■ Task ■
Without changing a single character, copy every record below.

■ Dataset ■
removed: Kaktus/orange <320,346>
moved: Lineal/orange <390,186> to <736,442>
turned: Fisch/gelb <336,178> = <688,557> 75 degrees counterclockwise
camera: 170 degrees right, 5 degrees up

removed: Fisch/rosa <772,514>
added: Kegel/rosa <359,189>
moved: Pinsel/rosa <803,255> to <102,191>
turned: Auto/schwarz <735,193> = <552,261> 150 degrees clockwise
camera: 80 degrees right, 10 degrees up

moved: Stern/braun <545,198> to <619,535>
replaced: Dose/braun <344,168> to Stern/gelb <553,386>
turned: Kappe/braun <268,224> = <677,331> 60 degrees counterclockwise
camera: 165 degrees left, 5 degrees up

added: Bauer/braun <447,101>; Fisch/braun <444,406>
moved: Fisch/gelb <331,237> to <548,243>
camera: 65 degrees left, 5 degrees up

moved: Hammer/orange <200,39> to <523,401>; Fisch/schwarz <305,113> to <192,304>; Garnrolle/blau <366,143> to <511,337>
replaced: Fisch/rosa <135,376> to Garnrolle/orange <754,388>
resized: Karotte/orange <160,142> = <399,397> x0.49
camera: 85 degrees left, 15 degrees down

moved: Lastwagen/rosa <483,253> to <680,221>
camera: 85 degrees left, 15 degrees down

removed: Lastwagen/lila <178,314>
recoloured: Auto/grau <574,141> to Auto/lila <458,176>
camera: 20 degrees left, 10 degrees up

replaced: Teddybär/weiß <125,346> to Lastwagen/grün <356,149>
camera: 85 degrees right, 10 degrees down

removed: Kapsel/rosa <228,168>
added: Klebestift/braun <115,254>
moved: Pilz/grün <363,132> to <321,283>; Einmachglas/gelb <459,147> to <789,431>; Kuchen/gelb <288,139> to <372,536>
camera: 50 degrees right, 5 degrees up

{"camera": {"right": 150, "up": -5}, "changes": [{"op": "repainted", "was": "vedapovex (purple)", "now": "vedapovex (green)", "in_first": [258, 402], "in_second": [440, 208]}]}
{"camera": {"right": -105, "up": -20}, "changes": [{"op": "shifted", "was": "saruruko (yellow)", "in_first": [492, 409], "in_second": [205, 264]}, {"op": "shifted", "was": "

■ Completed exercise ■
removed: Kaktus/orange <320,346>
moved: Lineal/orange <390,186> to <736,442>
turned: Fisch/gelb <336,178> = <688,557> 75 degrees counterclockwise
camera: 170 degrees right, 5 degrees up

removed: Fisch/rosa <772,514>
added: Kegel/rosa <359,189>
moved: Pinsel/rosa <803,255> to <102,191>
turned: Auto/schwarz <735,193> = <552,261> 150 degrees clockwise
camera: 80 degrees right, 10 degrees up

moved: Stern/braun <545,198> to <619,535>
replaced: Dose/braun <344,168> to Stern/gelb <553,386>
turned: Kappe/braun <268,224> = <677,331> 60 degrees counterclockwise
camera: 165 degrees left, 5 degrees up

added: Bauer/braun <447,101>; Fisch/braun <444,406>
moved: Fisch/gelb <331,237> to <548,243>
camera: 65 degrees left, 5 degrees up

moved: Hammer/orange <200,39> to <523,401>; Fisch/schwarz <305,113> to <192,304>; Garnrolle/blau <366,143> to <511,337>
replaced: Fisch/rosa <135,376> to Garnrolle/orange <754,388>
resized: Karotte/orange <160,142> = <399,397> x0.49
camera: 85 degrees left, 15 degrees down

moved: Lastwagen/rosa <483,253> to <680,221>
camera: 85 degrees left, 15 degrees down

removed: Lastwagen/lila <178,314>
recoloured: Auto/grau <574,141> to Auto/lila <458,176>
camera: 20 degrees left, 10 degrees up

replaced: Teddybär/weiß <125,346> to Lastwagen/grün <356,149>
camera: 85 degrees right, 10 degrees down

removed: Kapsel/rosa <228,168>
added: Klebestift/braun <115,254>
moved: Pilz/grün <363,132> to <321,283>; Einmachglas/gelb <459,147> to <789,431>; Kuchen/gelb <288,139> to <372,536>
camera: 50 degrees right, 5 degrees up

{"camera": {"right": 150, "up": -5}, "changes": [{"op": "repainted", "was": "vedapovex (purple)", "now": "vedapovex (green)", "in_first": [258, 402], "in_second": [440, 208]}]}
{"camera": {"right": -105, "up": -20}, "changes": [{"op": "shifted", "was": "saruruko (yellow)", "in_first": [492, 409], "in_second": [205, 264]}, {"op": "shifted", "was": "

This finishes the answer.